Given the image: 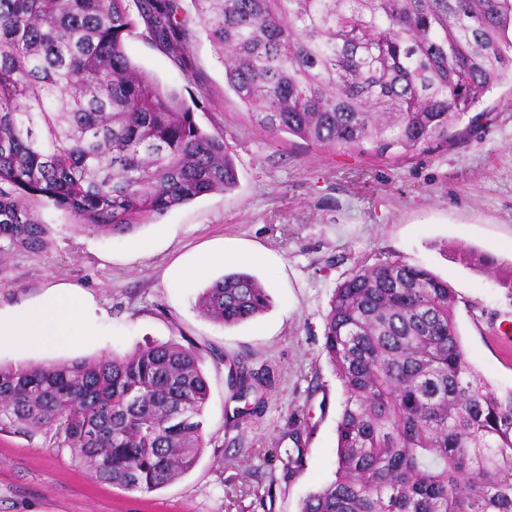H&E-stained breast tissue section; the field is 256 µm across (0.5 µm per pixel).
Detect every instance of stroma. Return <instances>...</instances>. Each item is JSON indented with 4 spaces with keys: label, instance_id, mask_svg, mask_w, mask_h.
<instances>
[{
    "label": "stroma",
    "instance_id": "35a3bbf8",
    "mask_svg": "<svg viewBox=\"0 0 512 512\" xmlns=\"http://www.w3.org/2000/svg\"><path fill=\"white\" fill-rule=\"evenodd\" d=\"M127 52L138 67L184 97L202 101L196 119L223 136L238 185L199 197L135 232L112 238L75 228L41 202L39 250L0 240V312L13 314L55 290L93 326L71 344L0 345V363L67 362L123 354L147 342L197 347L211 395L205 431L212 443L194 469L151 493H126L93 479L49 436L0 433V512H299L331 479L342 387L323 354L325 317L336 286L360 265L402 260L447 279L472 368L512 388V87L496 88L476 120H463L448 146L377 158L349 149L271 136L224 81V65L203 32L181 56L134 32ZM148 249H141V242ZM256 252L236 269L256 277L271 303L259 317L223 327L199 314V294L224 276L178 278L199 255ZM494 258L482 272L458 252ZM272 366L275 384L261 414L242 422L227 387L230 363ZM302 430L304 464L287 469L290 434Z\"/></svg>",
    "mask_w": 512,
    "mask_h": 512
}]
</instances>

◆ ◆ ◆ ◆ ◆ ◆ ◆

* DIRECTIVE: Give again only the lines starting at the one that contains "Detect every instance" and running to the end of the data.

* RESULT:
Detect every instance of stroma. Return <instances>...</instances>. Each item is JSON indented with 4 spaces with keys: label, instance_id, mask_svg, mask_w, mask_h.
<instances>
[{
    "label": "stroma",
    "instance_id": "35a3bbf8",
    "mask_svg": "<svg viewBox=\"0 0 512 512\" xmlns=\"http://www.w3.org/2000/svg\"><path fill=\"white\" fill-rule=\"evenodd\" d=\"M127 52L138 67L184 97L202 101L196 119L223 136L238 185L199 197L135 232L112 238L75 228L41 202L39 250L0 240V312L13 314L55 290L93 326L71 344L0 345V363L67 362L123 354L147 342L197 347L211 395L205 431L212 443L194 469L151 493H126L93 479L49 436L0 433V512H299L331 479L342 387L323 354L325 317L336 286L360 265L402 260L447 279L472 368L512 388V87L496 88L476 120H463L448 146L377 158L349 149L271 136L224 81V65L203 32L181 56L134 32ZM148 249H141V242ZM256 252L236 269L256 277L271 303L259 317L223 327L199 314V294L224 276L178 278L199 255ZM494 258L482 272L458 252ZM272 366L275 384L261 414L242 422L227 387L230 363ZM302 430L304 464L287 469L290 434Z\"/></svg>",
    "mask_w": 512,
    "mask_h": 512
}]
</instances>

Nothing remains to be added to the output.